[Object boundary polygons]

____________

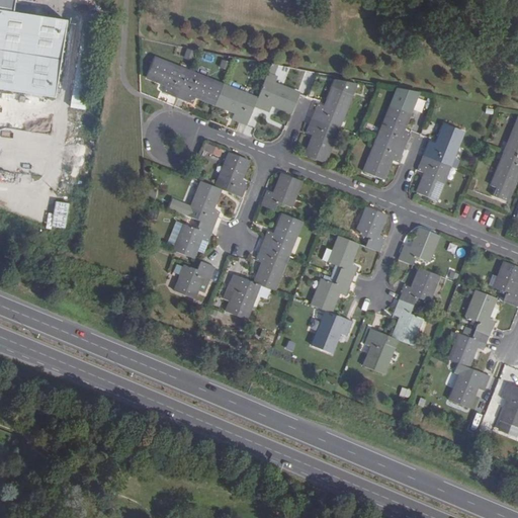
[(0,0),(0,89),(54,97),(65,21),(11,13),(12,0),(0,0)]
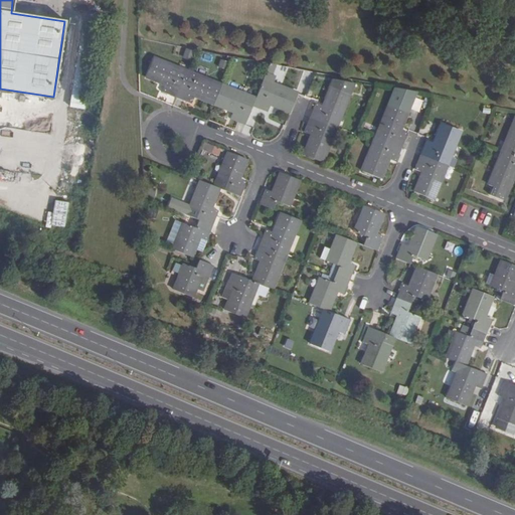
[(87,108),(99,33),(84,31),(73,106),(87,108)]
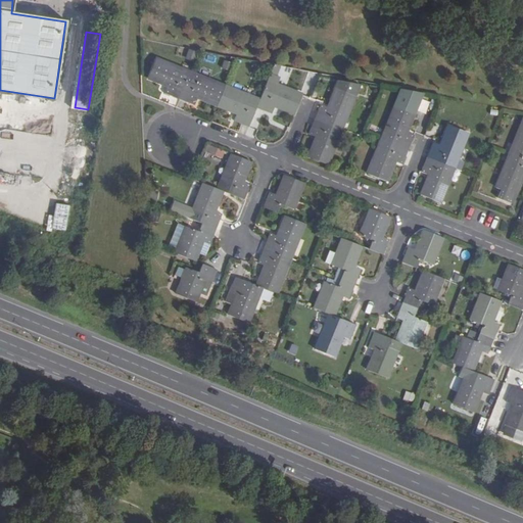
[(152,41),(143,39),(141,47),(151,49),(152,41)]
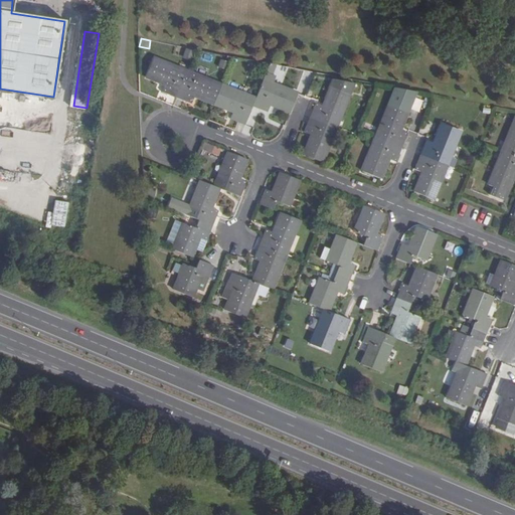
[(163,93),(178,99),(188,72),(154,58),(146,77),(165,86),(163,93)]
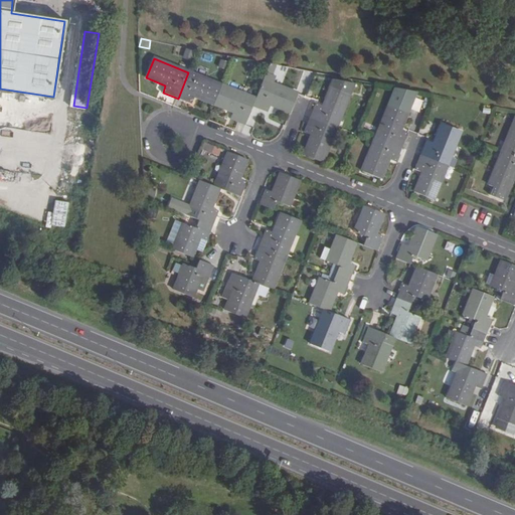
[(218,66),(226,69),(229,62),(221,59),(218,66)]
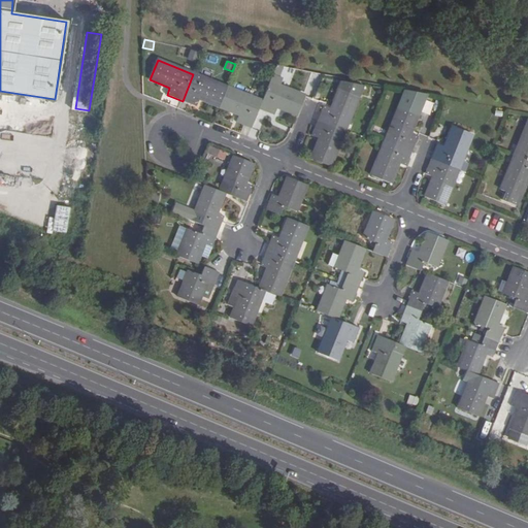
[(193,74),(183,101),(197,106),(200,99),(221,107),(228,88),(193,74)]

____________

- [WHAT THE TASK REQUIRES]: All of the records above must be copied exactly, except for the pictures.

- [SOLUTION FOR THIS TASK]:
[(0,0),(0,89),(54,97),(65,21),(11,13),(12,0),(0,0)]
[(87,108),(99,33),(84,31),(73,106),(87,108)]
[(152,41),(143,39),(141,47),(151,49),(152,41)]
[(163,93),(178,99),(188,72),(154,58),(146,77),(165,86),(163,93)]
[(218,66),(226,69),(229,62),(221,59),(218,66)]
[(193,74),(183,101),(197,106),(200,99),(221,107),(228,88),(193,74)]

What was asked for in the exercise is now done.